Data excerpts:
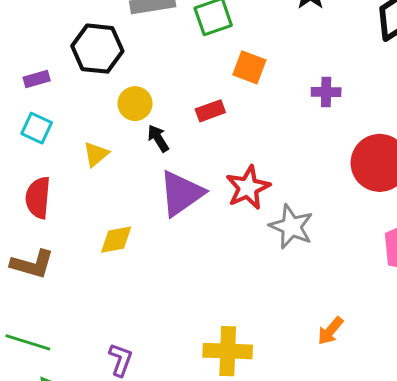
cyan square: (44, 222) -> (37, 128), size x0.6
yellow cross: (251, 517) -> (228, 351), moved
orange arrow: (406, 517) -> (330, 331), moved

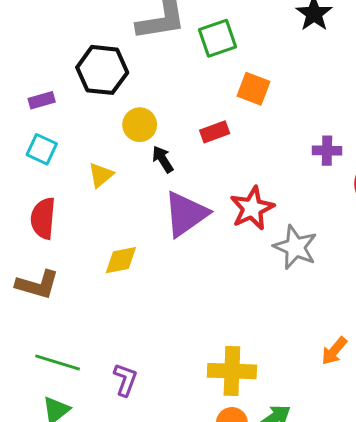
purple cross: (326, 92) -> (327, 151), moved
green line: (28, 342) -> (58, 362), moved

▶ _Exercise_
Nothing but the lines from the one containing "orange arrow: (406, 517) -> (330, 331), moved" to the last line of the records should be returned, exactly as they appear and without pictures.

▶ _Task response_
orange arrow: (406, 517) -> (330, 331), moved

purple cross: (326, 92) -> (327, 151), moved
green line: (28, 342) -> (58, 362), moved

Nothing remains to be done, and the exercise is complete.